**PROBLEM TO SOLVE:**
Here is a listing, set out below; repeat its lines from the one with "ENC pin SW: D18 -> D12" to the last, both included, and leave out the pictures.

(Beginning of DATA SUPPLIED)

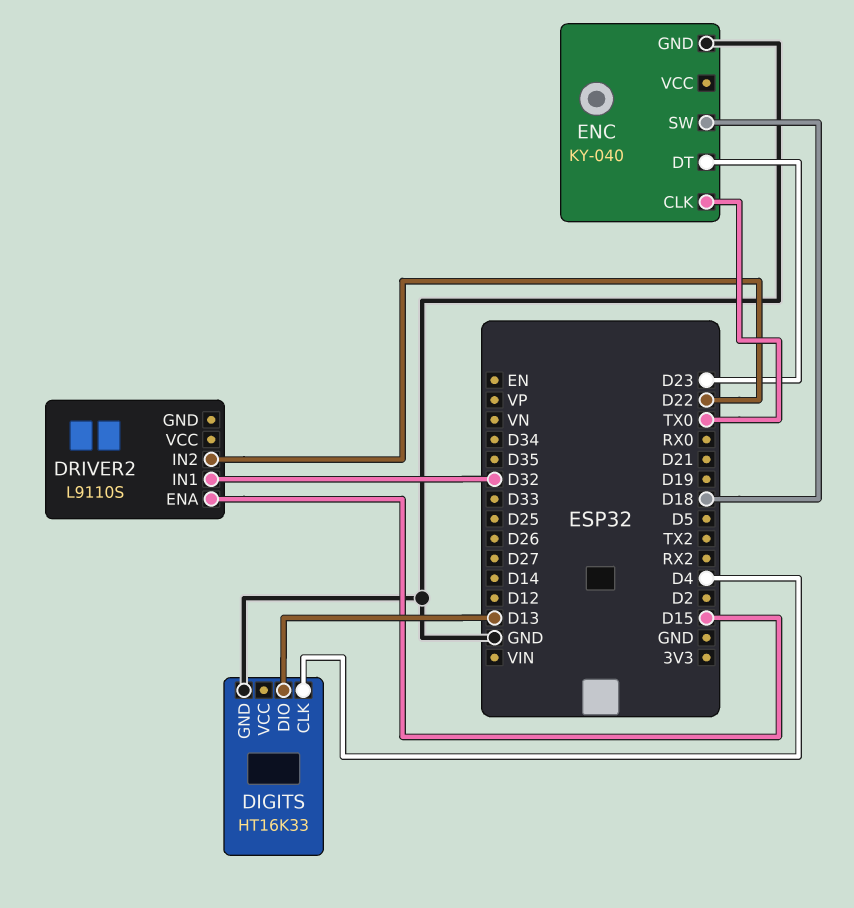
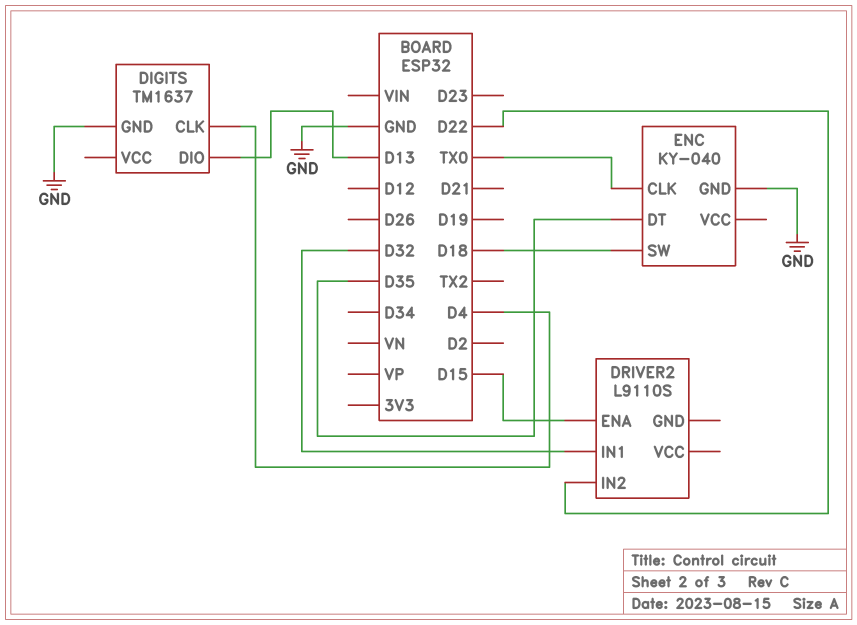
DIGITS: HT16K33 -> TM1637
ENC pin DT: D23 -> D35

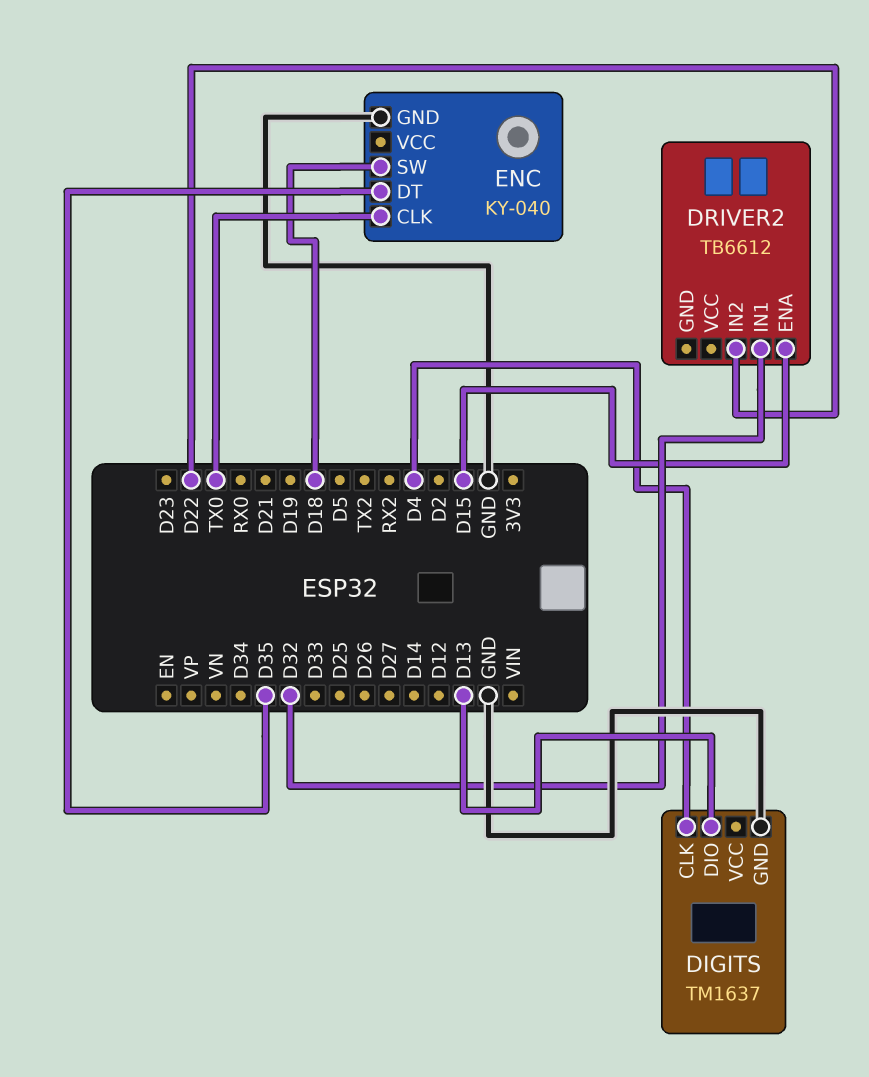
DRIVER2: L9110S -> TB6612

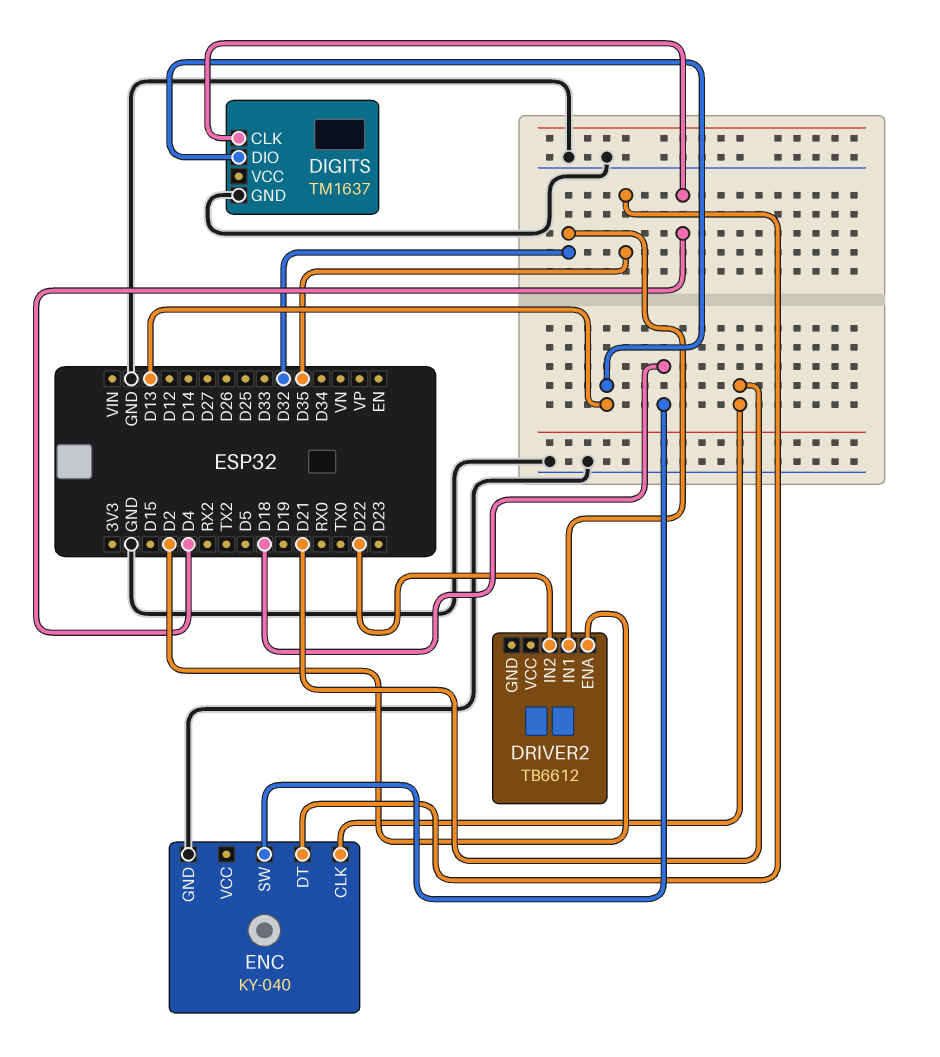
DRIVER2 pin ENA: D15 -> D2
ENC pin CLK: TX0 -> D21

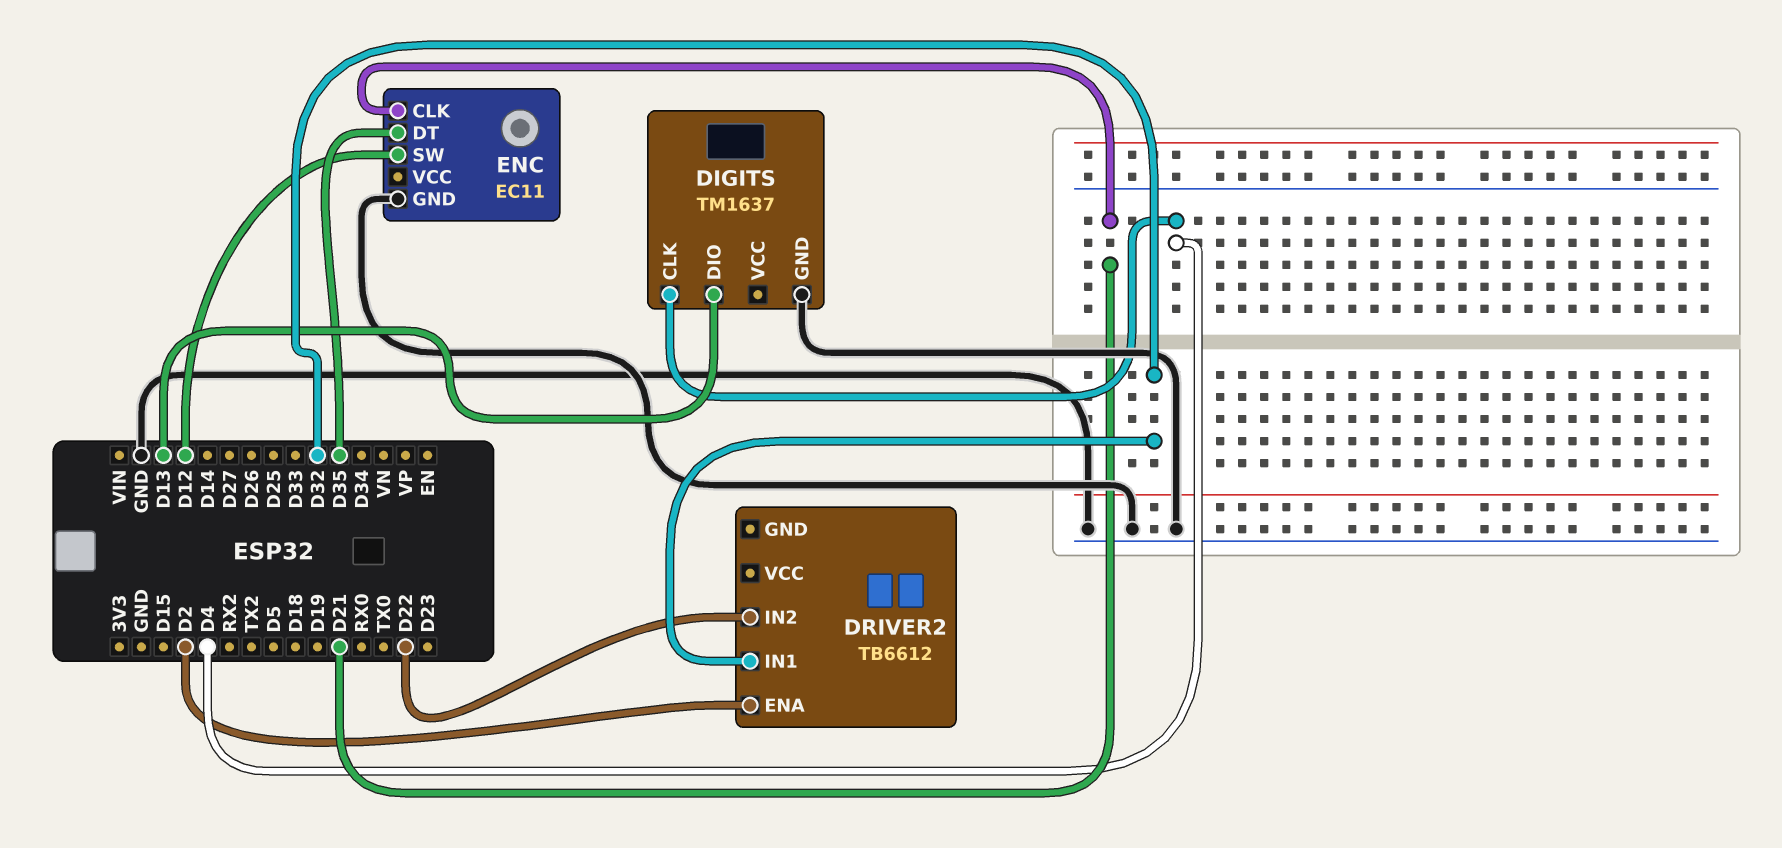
ENC: KY-040 -> EC11
ENC pin SW: D18 -> D12

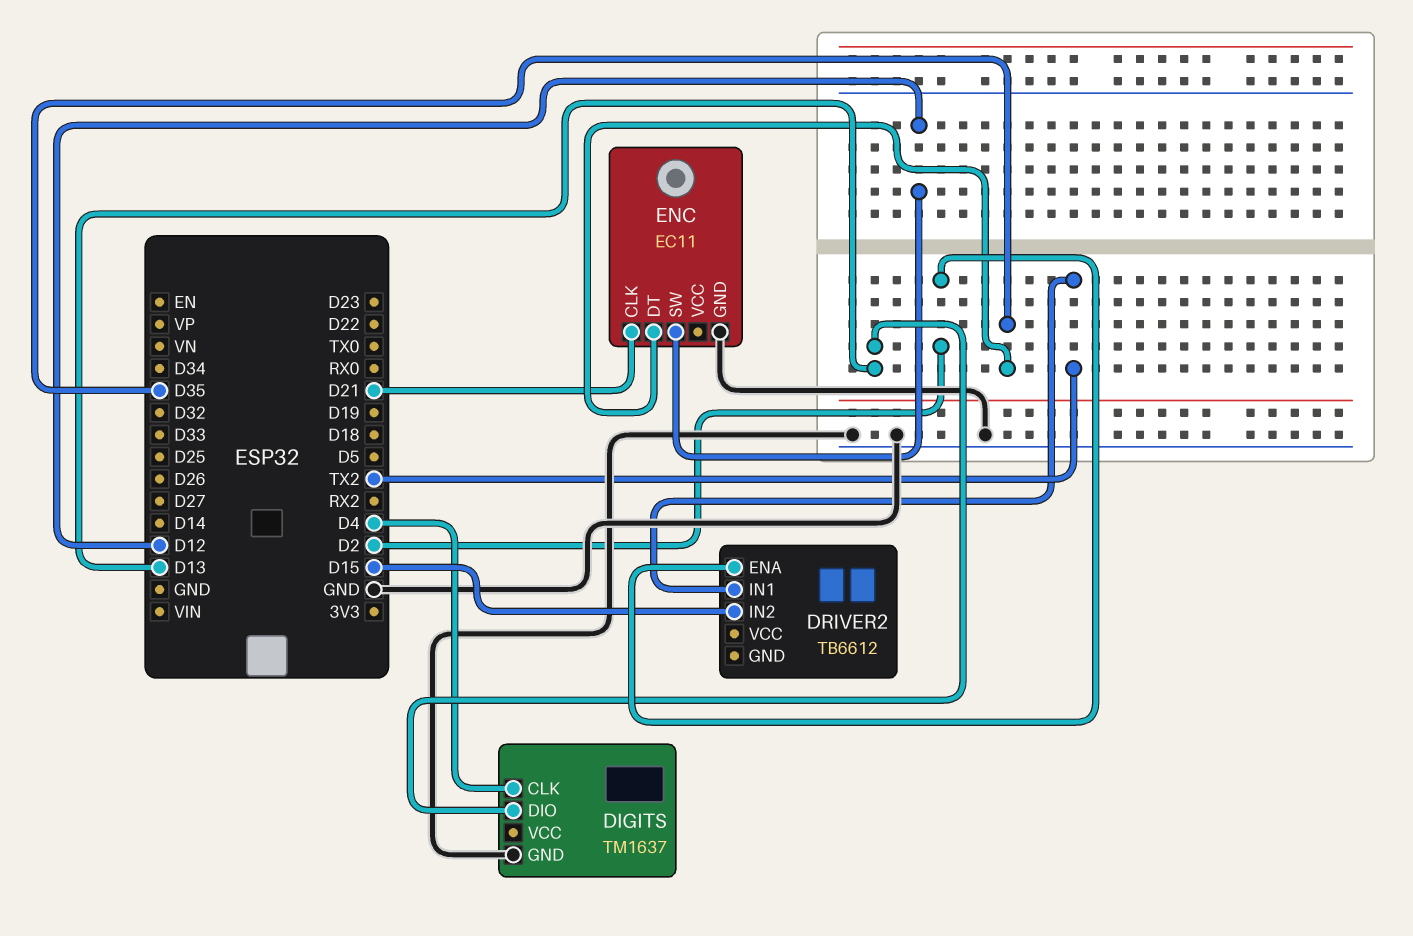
DRIVER2 pin IN1: D32 -> TX2
DRIVER2 pin IN2: D22 -> D15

(End of DATA SUPPLIED)

**RESPONSE TO THIS EXERCISE:**
ENC pin SW: D18 -> D12

DRIVER2 pin IN1: D32 -> TX2
DRIVER2 pin IN2: D22 -> D15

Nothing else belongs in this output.